## WHAT THE TASK REQUIRES:
Scan the records for the line containing "U4 pin OB: FWD -> MB". From there through the last line, write out each line exactly.

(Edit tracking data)
↓↓↓

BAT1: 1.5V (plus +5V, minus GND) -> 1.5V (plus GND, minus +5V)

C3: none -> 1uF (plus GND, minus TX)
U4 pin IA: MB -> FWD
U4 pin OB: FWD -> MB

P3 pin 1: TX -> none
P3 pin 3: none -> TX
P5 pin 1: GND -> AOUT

↑↑↑

## TASK OUTPUT:
U4 pin OB: FWD -> MB

P3 pin 1: TX -> none
P3 pin 3: none -> TX
P5 pin 1: GND -> AOUT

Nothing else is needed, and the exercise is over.